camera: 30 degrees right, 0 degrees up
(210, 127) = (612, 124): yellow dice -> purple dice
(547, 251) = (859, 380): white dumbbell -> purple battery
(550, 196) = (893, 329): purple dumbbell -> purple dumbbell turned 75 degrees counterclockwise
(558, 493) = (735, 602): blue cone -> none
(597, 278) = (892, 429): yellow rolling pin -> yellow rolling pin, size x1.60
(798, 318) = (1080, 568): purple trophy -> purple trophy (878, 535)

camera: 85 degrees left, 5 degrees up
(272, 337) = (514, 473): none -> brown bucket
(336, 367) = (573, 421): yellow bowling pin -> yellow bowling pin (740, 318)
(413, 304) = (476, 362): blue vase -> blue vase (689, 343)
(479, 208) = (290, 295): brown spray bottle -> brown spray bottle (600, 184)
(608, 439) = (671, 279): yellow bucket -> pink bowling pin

...

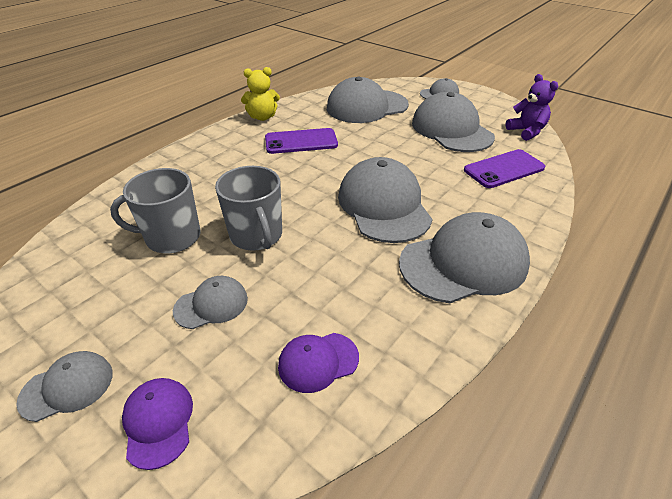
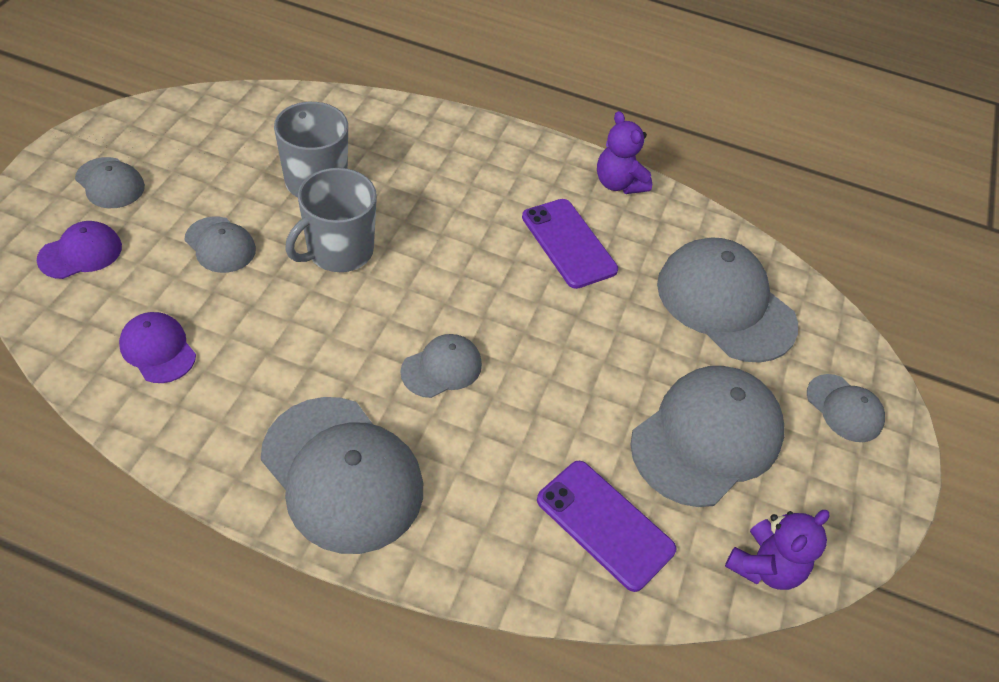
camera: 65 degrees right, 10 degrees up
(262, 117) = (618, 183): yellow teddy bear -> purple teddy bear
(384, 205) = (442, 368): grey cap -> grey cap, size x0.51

--

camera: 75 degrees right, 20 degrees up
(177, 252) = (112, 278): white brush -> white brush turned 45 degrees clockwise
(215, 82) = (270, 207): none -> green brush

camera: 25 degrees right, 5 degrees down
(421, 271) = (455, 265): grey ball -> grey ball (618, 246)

WHAT IS REQUIRED: Starting at the line above that contains "camera: 25 degrees right, 5 degrees down", repeat each line exactly up to and including the line that contains "(421, 271) = (455, 265): grey", and stop there.

EXERCISE OUTPUT:
camera: 25 degrees right, 5 degrees down
(421, 271) = (455, 265): grey ball -> grey ball (618, 246)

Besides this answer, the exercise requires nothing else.